● WHAT YOU WILL DO
Could you copy every entry exactly, dropping the pictures?

● DATA FOR ANALYSIS
.....

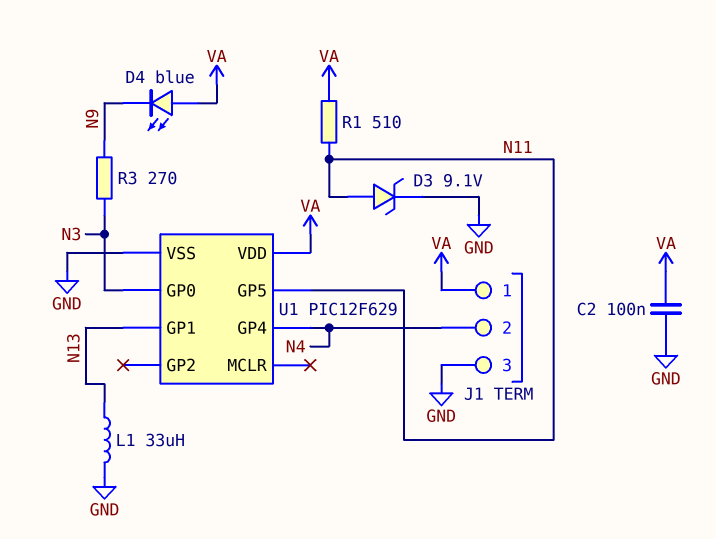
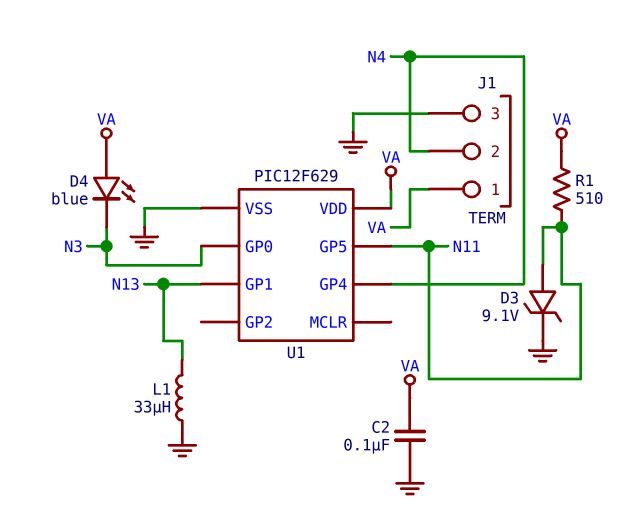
D4: LED blue (A VA, K N9) -> LED blue (A VA, K N3)
R3: 270 (N3, N9) -> none

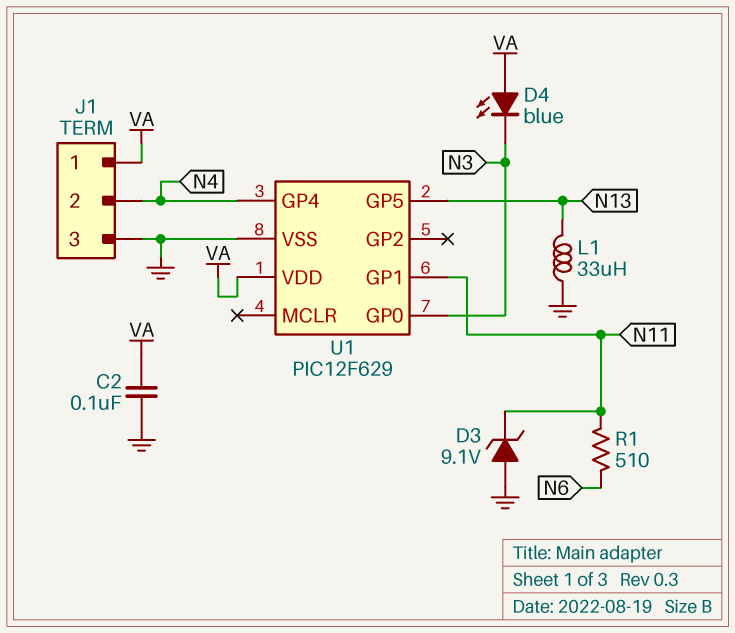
D3: zener 9.1V (A N11, K GND) -> zener 9.1V (A GND, K N11)
R1: 510 (N11, VA) -> 510 (N6, N11)
U1 pin GP1: N13 -> N11
U1 pin GP5: N11 -> N13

.....

● SOLUTION
D4: LED blue (A VA, K N9) -> LED blue (A VA, K N3)
R3: 270 (N3, N9) -> none

D3: zener 9.1V (A N11, K GND) -> zener 9.1V (A GND, K N11)
R1: 510 (N11, VA) -> 510 (N6, N11)
U1 pin GP1: N13 -> N11
U1 pin GP5: N11 -> N13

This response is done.